What this task involves:
Pull out each line of the entries below that contains the word "secondary".

= = = = = = =

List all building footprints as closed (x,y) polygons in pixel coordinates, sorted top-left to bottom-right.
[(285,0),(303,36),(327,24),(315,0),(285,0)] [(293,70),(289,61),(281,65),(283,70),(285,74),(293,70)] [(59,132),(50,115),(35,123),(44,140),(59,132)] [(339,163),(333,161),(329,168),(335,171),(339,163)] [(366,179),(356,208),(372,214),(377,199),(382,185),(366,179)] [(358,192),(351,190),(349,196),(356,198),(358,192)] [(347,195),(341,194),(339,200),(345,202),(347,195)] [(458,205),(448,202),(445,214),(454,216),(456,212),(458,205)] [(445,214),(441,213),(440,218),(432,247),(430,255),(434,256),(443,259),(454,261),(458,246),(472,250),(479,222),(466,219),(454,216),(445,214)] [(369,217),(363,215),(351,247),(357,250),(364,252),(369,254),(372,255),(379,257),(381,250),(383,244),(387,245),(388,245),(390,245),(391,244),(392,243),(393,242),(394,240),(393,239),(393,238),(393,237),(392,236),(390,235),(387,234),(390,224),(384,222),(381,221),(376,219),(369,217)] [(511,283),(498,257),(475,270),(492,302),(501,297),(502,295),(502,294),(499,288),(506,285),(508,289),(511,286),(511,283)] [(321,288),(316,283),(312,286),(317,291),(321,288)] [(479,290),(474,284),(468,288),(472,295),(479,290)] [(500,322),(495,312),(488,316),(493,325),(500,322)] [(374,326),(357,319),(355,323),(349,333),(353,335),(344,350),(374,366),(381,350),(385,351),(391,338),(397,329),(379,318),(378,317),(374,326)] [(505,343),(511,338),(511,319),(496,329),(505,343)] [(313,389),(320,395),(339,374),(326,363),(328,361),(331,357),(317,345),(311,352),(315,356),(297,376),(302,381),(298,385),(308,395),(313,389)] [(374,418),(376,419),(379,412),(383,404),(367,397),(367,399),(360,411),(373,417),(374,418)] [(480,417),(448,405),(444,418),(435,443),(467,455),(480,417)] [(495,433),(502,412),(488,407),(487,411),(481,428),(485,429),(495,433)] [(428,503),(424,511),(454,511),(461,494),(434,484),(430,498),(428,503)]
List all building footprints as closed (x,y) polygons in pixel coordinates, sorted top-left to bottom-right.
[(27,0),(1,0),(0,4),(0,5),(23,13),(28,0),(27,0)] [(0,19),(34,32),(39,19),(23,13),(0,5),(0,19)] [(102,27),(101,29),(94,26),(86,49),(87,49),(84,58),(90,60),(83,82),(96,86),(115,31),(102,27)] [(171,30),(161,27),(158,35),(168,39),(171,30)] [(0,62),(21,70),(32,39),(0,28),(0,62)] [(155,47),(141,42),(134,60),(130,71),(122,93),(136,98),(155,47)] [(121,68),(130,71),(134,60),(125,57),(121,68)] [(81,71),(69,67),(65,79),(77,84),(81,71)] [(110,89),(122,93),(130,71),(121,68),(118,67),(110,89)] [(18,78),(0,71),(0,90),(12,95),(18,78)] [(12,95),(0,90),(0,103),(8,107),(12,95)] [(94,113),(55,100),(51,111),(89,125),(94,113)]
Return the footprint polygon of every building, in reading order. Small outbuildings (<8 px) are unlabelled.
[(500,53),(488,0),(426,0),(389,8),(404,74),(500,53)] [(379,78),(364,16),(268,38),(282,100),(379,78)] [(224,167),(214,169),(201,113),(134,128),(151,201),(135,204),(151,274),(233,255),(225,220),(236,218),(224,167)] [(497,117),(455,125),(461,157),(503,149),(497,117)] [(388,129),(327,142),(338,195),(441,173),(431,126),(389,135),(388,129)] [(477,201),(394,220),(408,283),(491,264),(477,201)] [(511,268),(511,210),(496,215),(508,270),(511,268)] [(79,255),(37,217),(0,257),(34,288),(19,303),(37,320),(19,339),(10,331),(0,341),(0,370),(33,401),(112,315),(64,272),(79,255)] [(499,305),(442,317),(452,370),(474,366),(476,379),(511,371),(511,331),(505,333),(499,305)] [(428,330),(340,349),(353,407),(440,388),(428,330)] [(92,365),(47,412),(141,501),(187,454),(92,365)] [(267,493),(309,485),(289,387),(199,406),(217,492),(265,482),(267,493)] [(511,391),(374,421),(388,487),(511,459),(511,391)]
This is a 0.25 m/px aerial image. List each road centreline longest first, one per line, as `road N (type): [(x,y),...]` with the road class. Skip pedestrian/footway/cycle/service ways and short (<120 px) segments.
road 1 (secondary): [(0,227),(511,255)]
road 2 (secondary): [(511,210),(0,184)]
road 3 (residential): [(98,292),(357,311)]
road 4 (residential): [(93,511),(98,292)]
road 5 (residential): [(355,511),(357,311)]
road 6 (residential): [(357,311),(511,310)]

= = = = = = =

Exercise answer:
road 1 (secondary): [(0,227),(511,255)]
road 2 (secondary): [(511,210),(0,184)]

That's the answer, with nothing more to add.